- WORK TASK
Among the entries that follow, locate the line with "orange star: (117, 63) -> (76, 14), size x1.5" and the line with "orange trapezoid: (224, 433)". Output those lines and all lines in between, exactly, minus the pictures.

- INFORMATION GIVEN
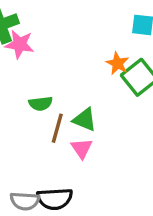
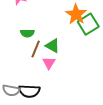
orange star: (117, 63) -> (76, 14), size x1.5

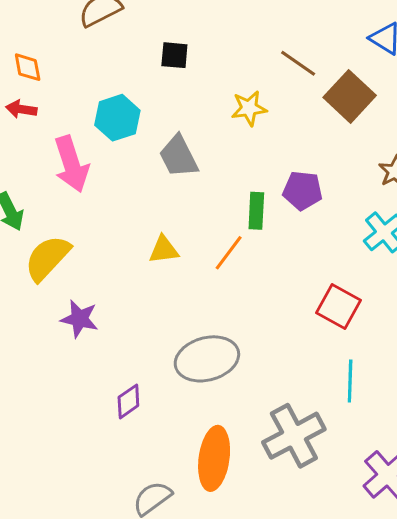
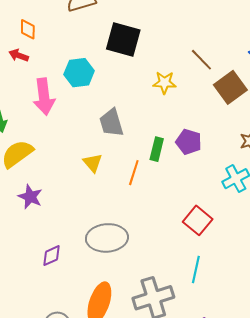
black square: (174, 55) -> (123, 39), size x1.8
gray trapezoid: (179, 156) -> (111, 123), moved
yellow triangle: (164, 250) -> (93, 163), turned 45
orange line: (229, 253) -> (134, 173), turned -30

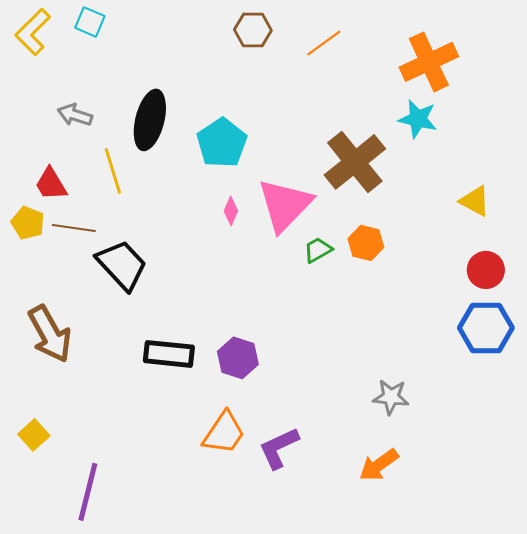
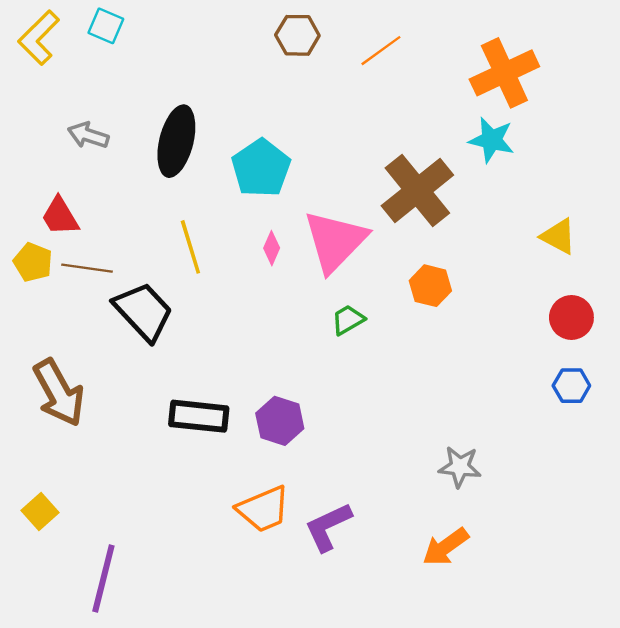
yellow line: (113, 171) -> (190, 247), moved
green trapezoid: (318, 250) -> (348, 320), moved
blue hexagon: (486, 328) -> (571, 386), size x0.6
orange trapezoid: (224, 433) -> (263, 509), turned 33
---
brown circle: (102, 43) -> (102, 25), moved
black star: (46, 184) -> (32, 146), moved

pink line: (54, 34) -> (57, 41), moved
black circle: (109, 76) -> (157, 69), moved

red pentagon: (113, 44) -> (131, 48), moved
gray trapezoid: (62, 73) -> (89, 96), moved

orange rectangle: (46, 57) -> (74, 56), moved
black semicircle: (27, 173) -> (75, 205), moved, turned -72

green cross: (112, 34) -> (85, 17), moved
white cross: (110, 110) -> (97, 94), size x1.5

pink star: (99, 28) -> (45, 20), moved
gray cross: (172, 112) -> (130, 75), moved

- RESPONSE
orange star: (117, 63) -> (76, 14), size x1.5

black square: (174, 55) -> (123, 39), size x1.8
gray trapezoid: (179, 156) -> (111, 123), moved
yellow triangle: (164, 250) -> (93, 163), turned 45
orange line: (229, 253) -> (134, 173), turned -30

yellow line: (113, 171) -> (190, 247), moved
green trapezoid: (318, 250) -> (348, 320), moved
blue hexagon: (486, 328) -> (571, 386), size x0.6
orange trapezoid: (224, 433) -> (263, 509), turned 33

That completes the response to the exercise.